**Task prompt**
An exact copy of every entry is needed, with the images left out.
#### Source information ####
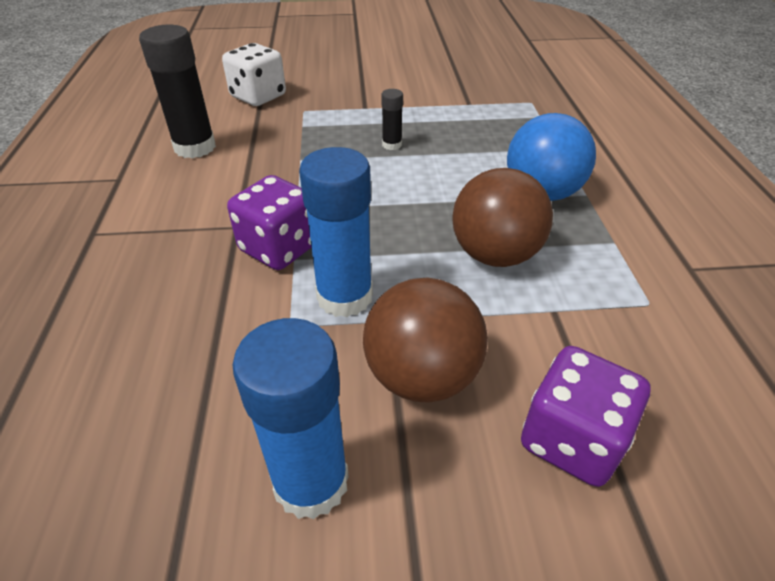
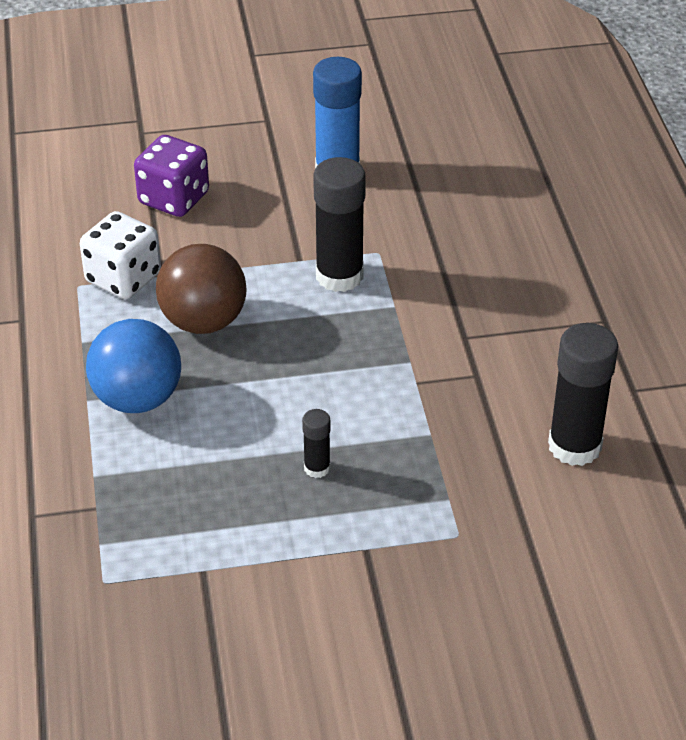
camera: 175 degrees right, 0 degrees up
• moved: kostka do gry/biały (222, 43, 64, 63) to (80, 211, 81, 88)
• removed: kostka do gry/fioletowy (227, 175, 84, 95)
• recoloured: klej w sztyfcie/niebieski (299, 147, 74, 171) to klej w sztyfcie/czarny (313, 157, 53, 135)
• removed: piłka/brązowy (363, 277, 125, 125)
####
**Task result**
camera: 175 degrees right, 0 degrees up
• moved: kostka do gry/biały (222, 43, 64, 63) to (80, 211, 81, 88)
• removed: kostka do gry/fioletowy (227, 175, 84, 95)
• recoloured: klej w sztyfcie/niebieski (299, 147, 74, 171) to klej w sztyfcie/czarny (313, 157, 53, 135)
• removed: piłka/brązowy (363, 277, 125, 125)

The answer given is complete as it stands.